__Exercise requirements__: Find the "D2: LED green" line in the records below and repeat it and every later line exactly, up to the last; do not include pictures.

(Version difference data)
------------------------------
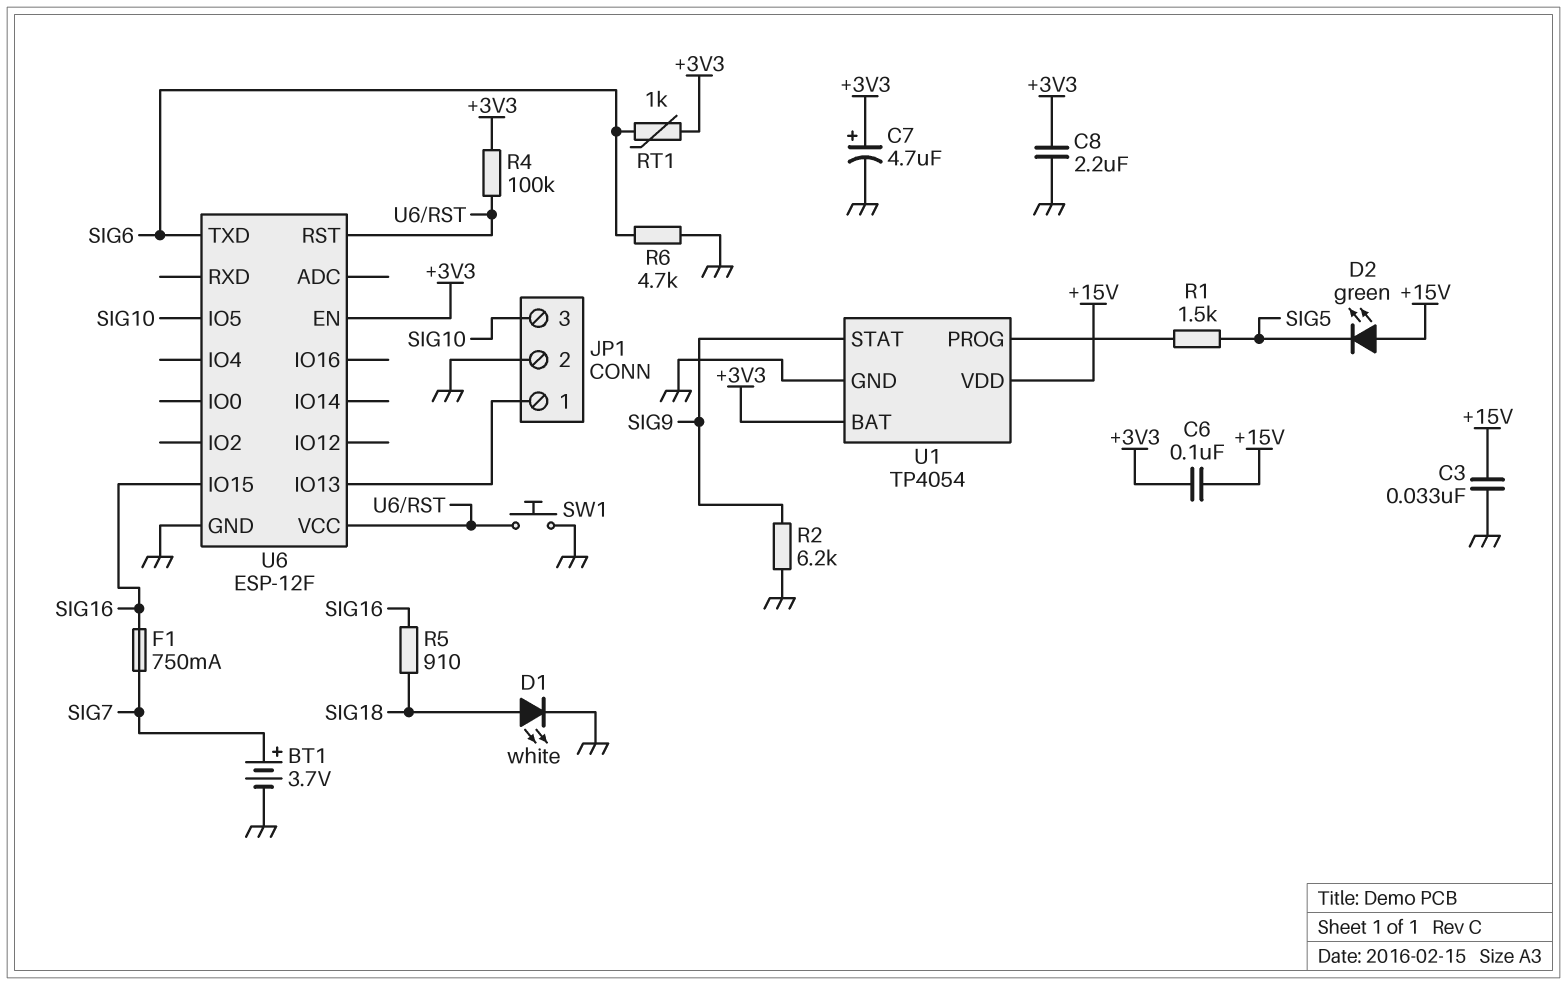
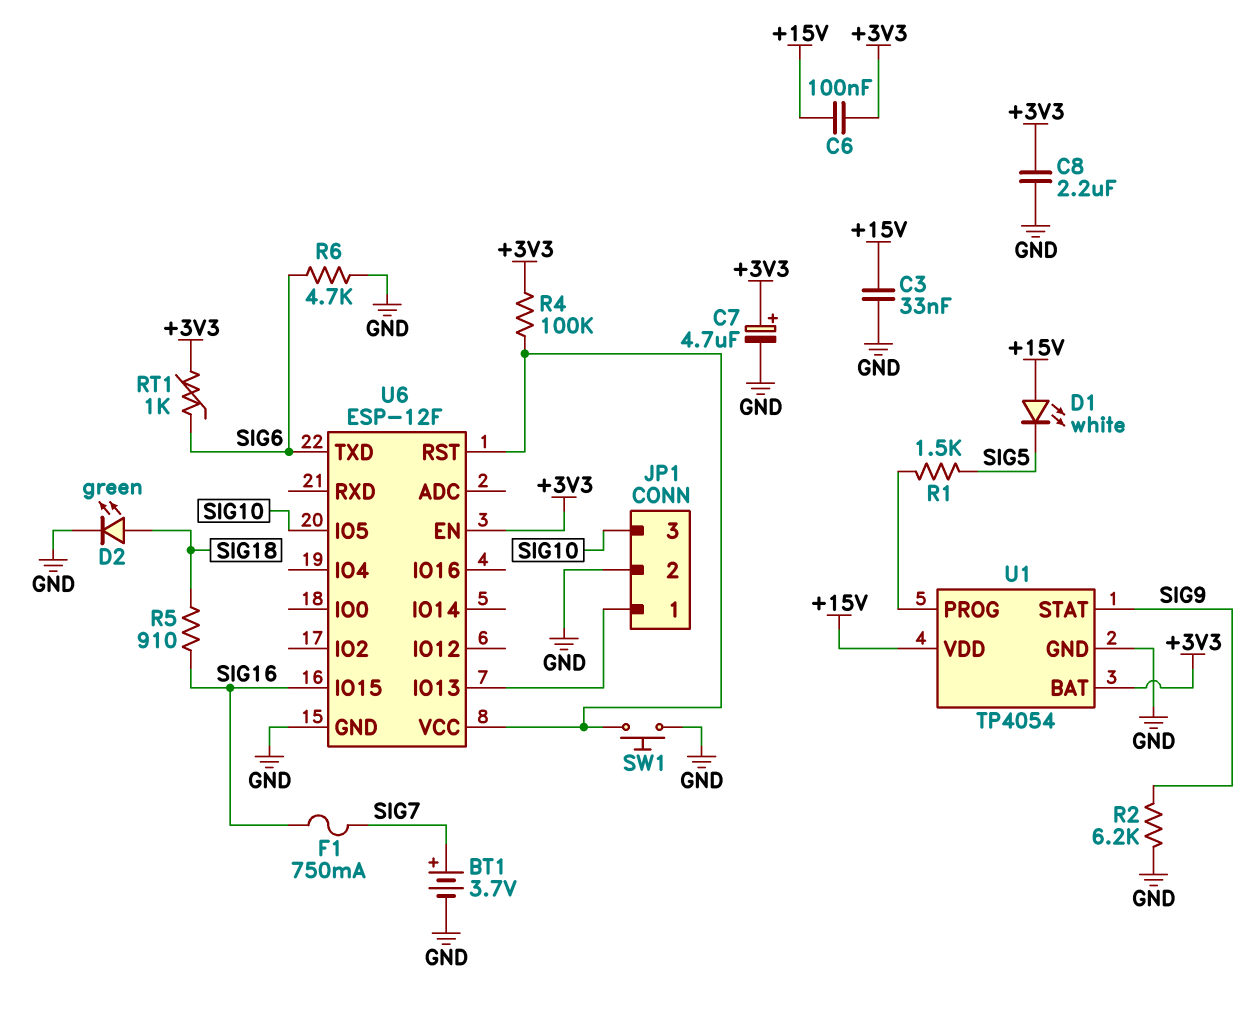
D1: LED white (A SIG18, K GND) -> LED white (A +15V, K SIG5)
D2: LED green (A +15V, K SIG5) -> LED green (A SIG18, K GND)

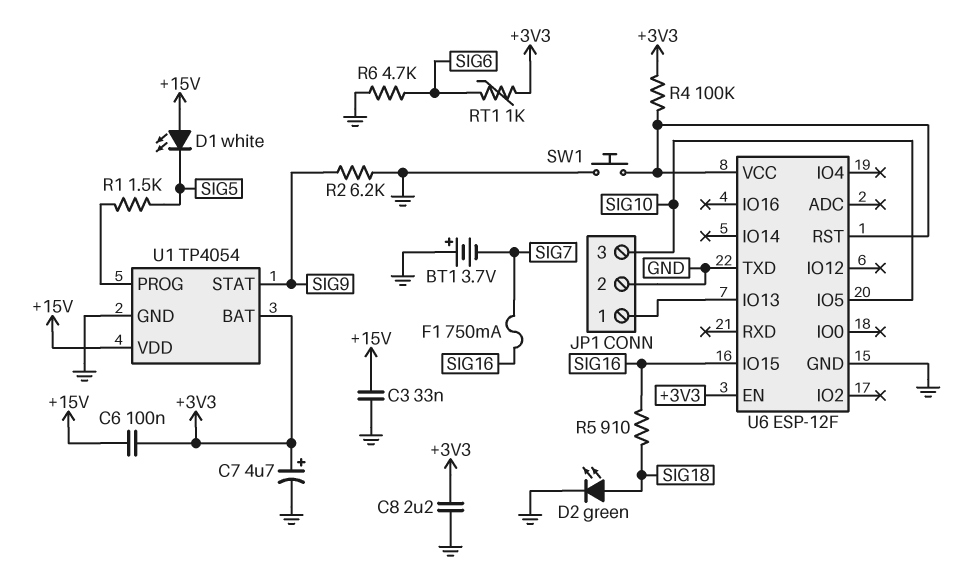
BT1: 3.7V (plus SIG7, minus GND) -> 3.7V (plus GND, minus SIG7)
U6 pin TXD: SIG6 -> GND

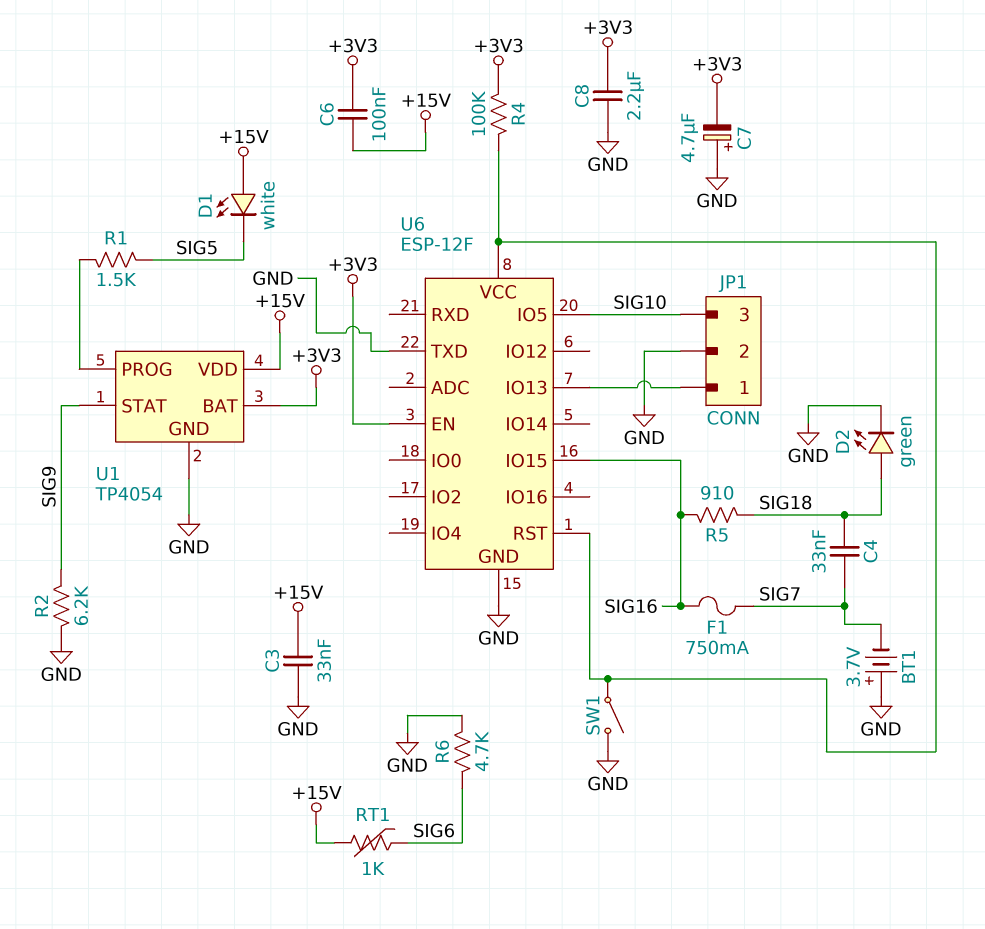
C4: none -> 33nF (SIG7, SIG18)
C7: 4.7uF (plus +3V3, minus GND) -> 4.7uF (plus GND, minus +3V3)
RT1: 1k (+3V3, SIG6) -> 1k (+15V, SIG6)
SW1: button (GND, U6/RST) -> switch (GND, U6/RST)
------------------------------
__Final answer__:
D2: LED green (A +15V, K SIG5) -> LED green (A SIG18, K GND)

BT1: 3.7V (plus SIG7, minus GND) -> 3.7V (plus GND, minus SIG7)
U6 pin TXD: SIG6 -> GND

C4: none -> 33nF (SIG7, SIG18)
C7: 4.7uF (plus +3V3, minus GND) -> 4.7uF (plus GND, minus +3V3)
RT1: 1k (+3V3, SIG6) -> 1k (+15V, SIG6)
SW1: button (GND, U6/RST) -> switch (GND, U6/RST)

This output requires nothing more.